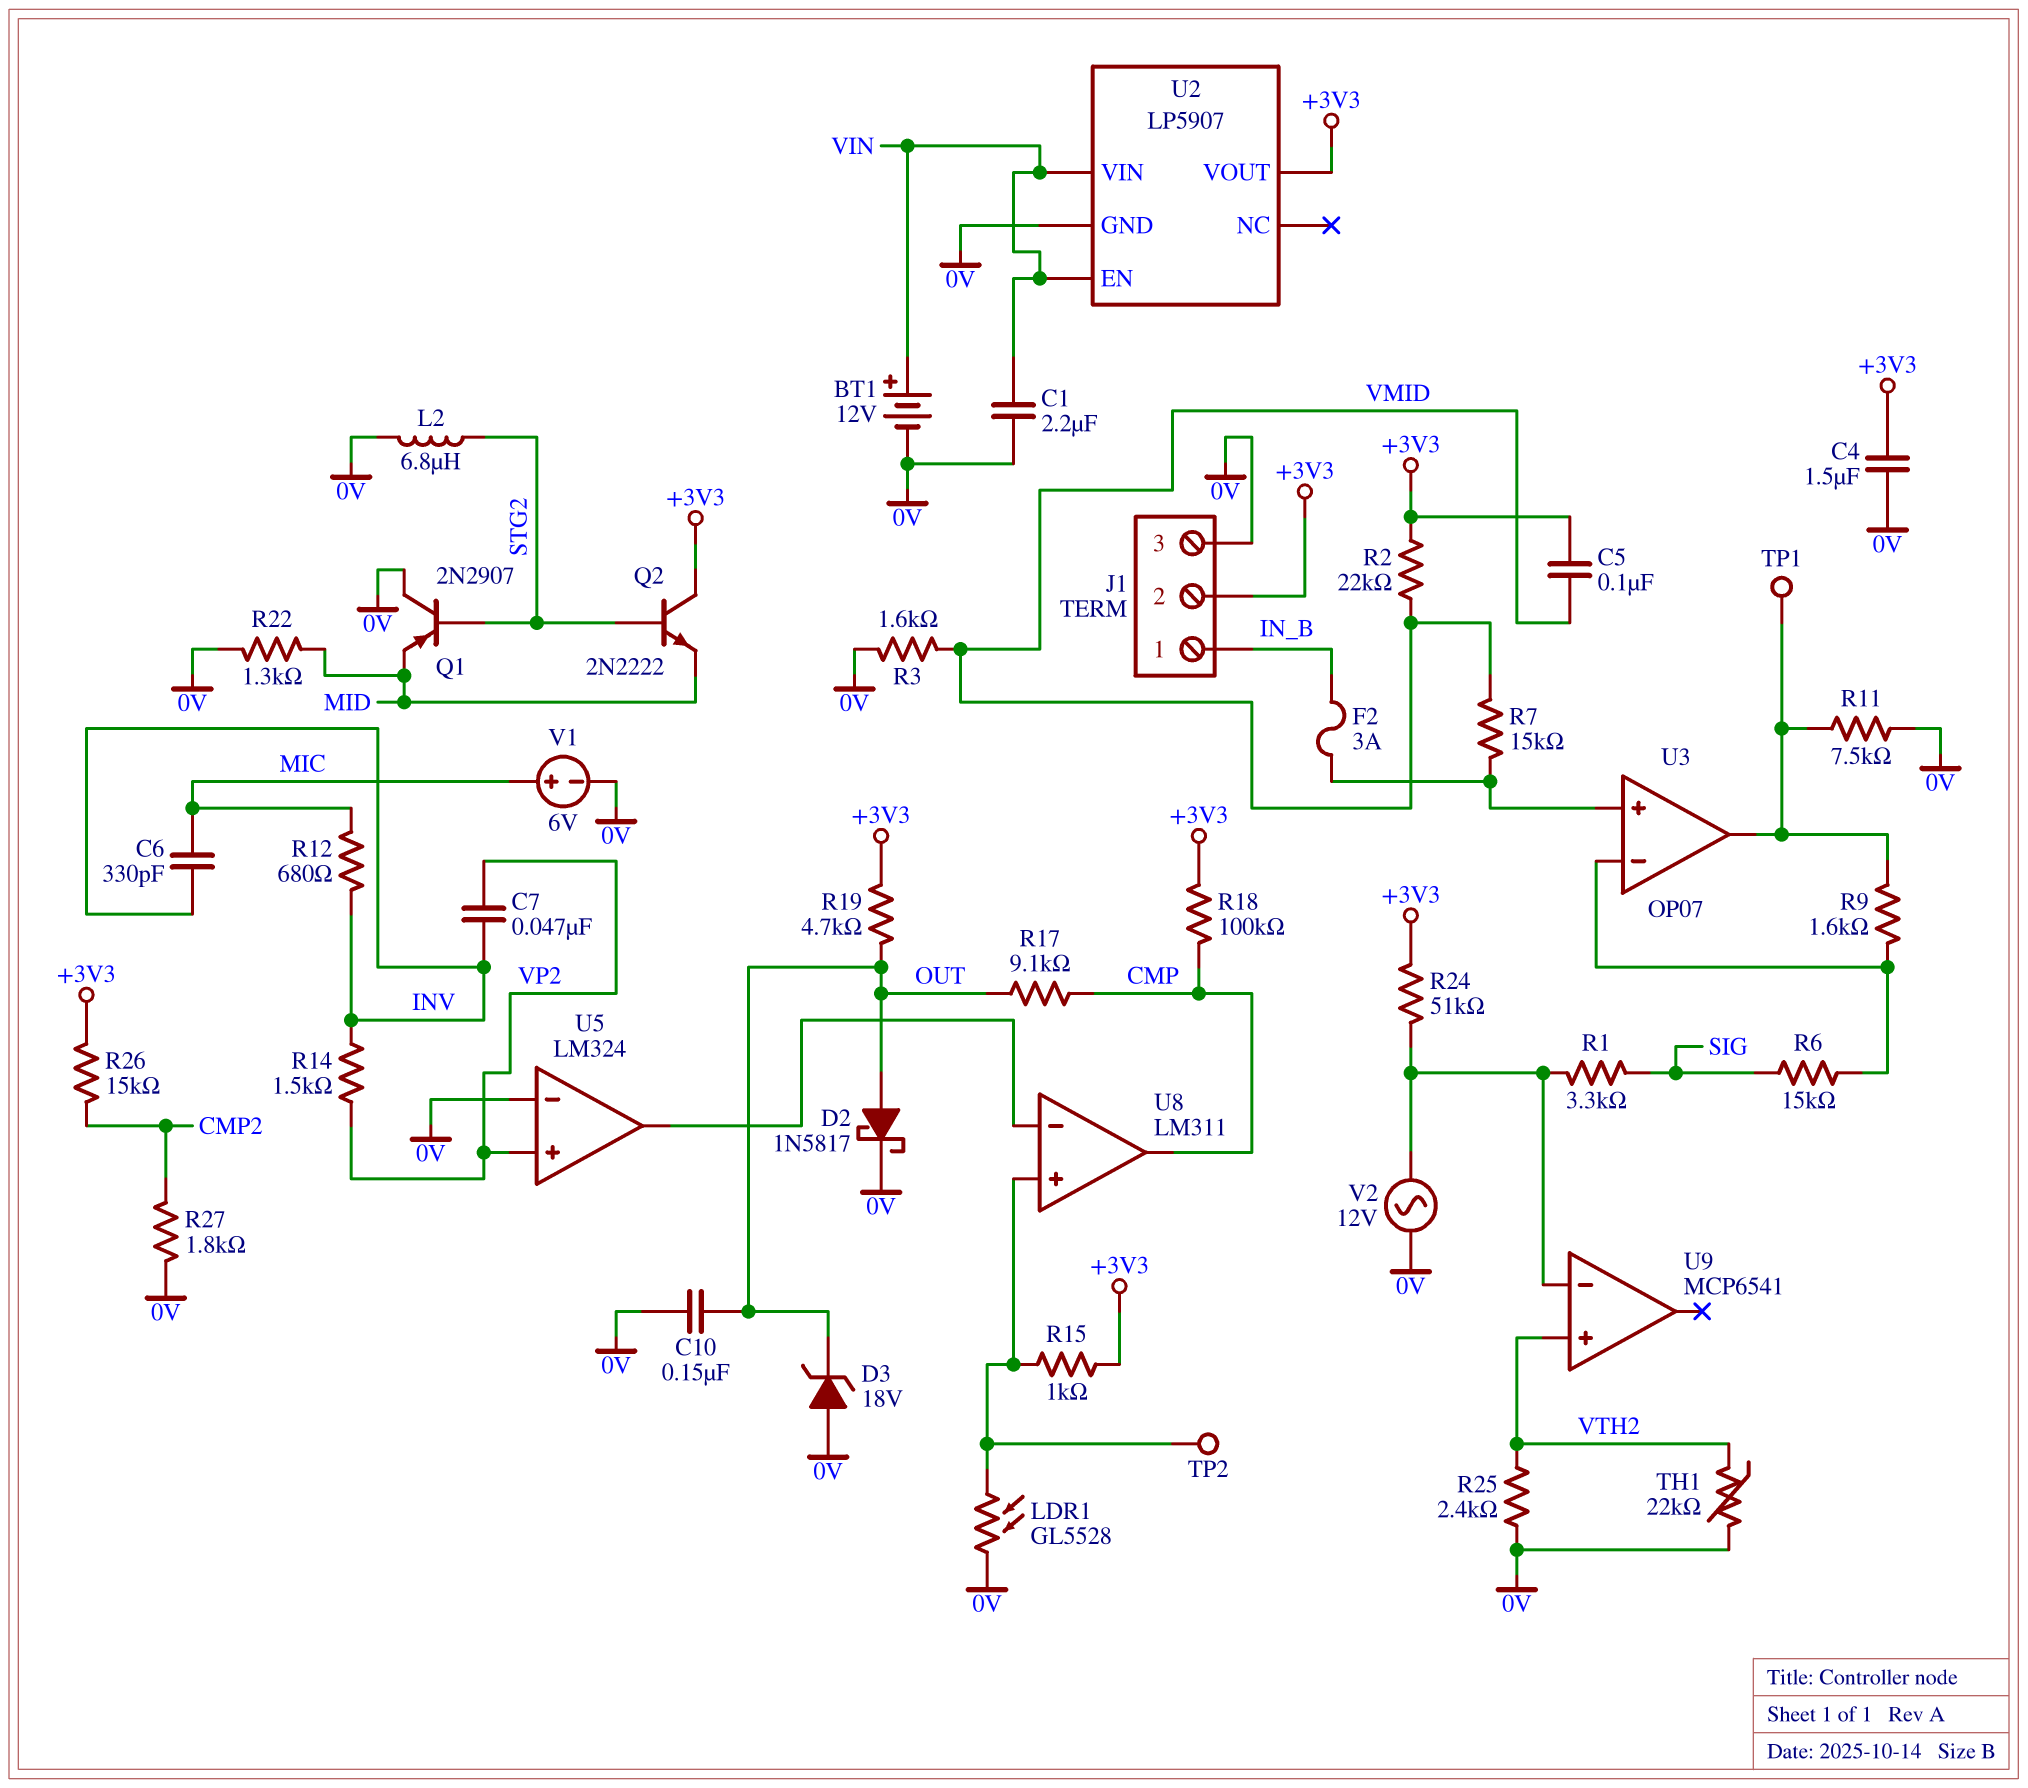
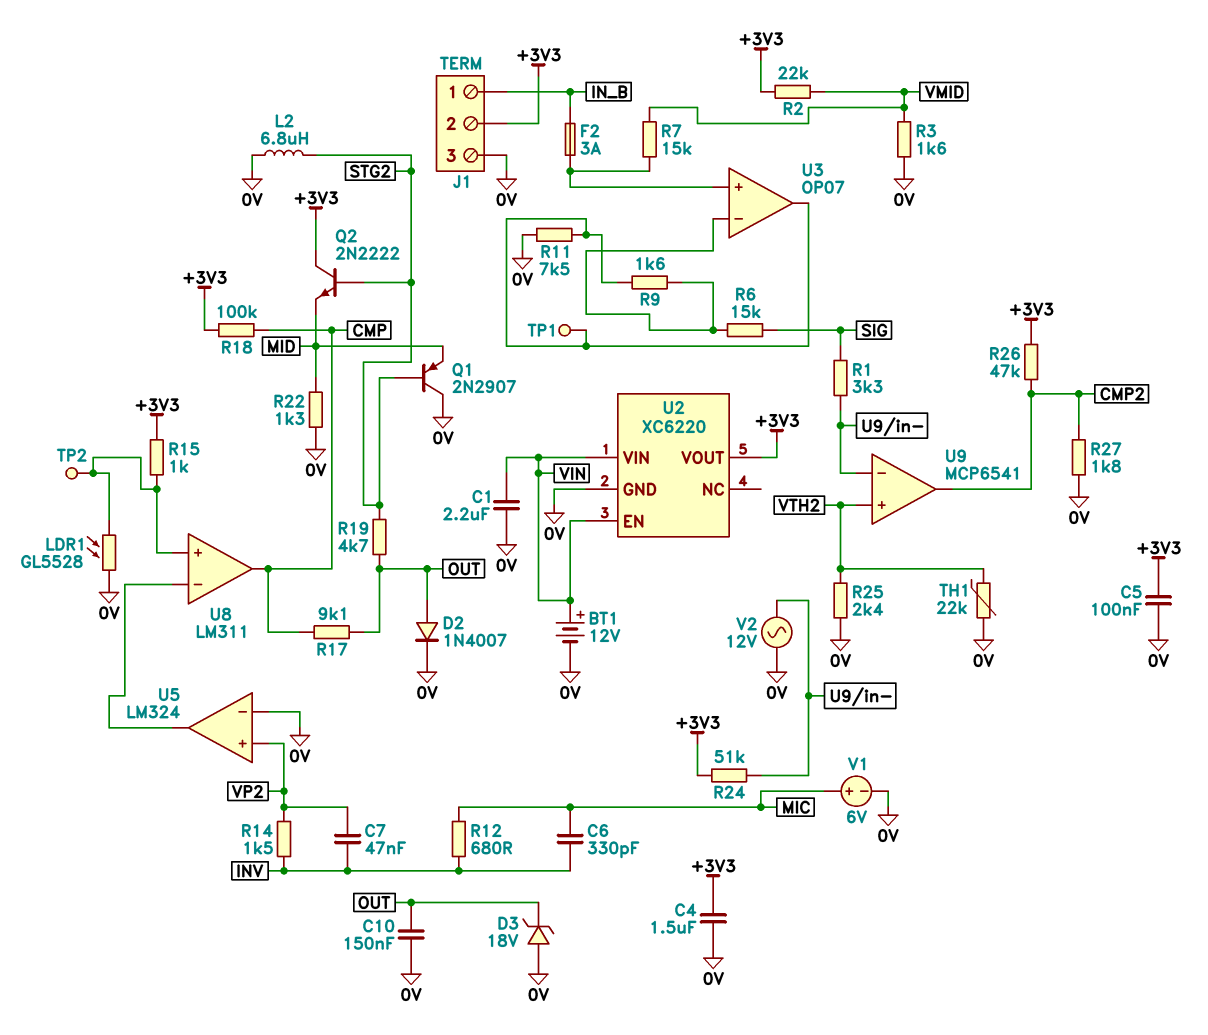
C5: 100nF (+3V3, VMID) -> 100nF (+3V3, 0V)
D2: schottky 1N5817 (A OUT, K 0V) -> diode 1N4007 (A OUT, K 0V)
R19: 4.7k (+3V3, OUT) -> 4.7k (OUT, STG2)
R26: 15k (+3V3, CMP2) -> 47k (+3V3, CMP2)
U2: LP5907 -> XC6220
U9 pin out: none -> CMP2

• Exercise objective:
Give all of the material again, exactly, apart from the pictures.

• Response to this exercise:
C5: 100nF (+3V3, VMID) -> 100nF (+3V3, 0V)
D2: schottky 1N5817 (A OUT, K 0V) -> diode 1N4007 (A OUT, K 0V)
R19: 4.7k (+3V3, OUT) -> 4.7k (OUT, STG2)
R26: 15k (+3V3, CMP2) -> 47k (+3V3, CMP2)
U2: LP5907 -> XC6220
U9 pin out: none -> CMP2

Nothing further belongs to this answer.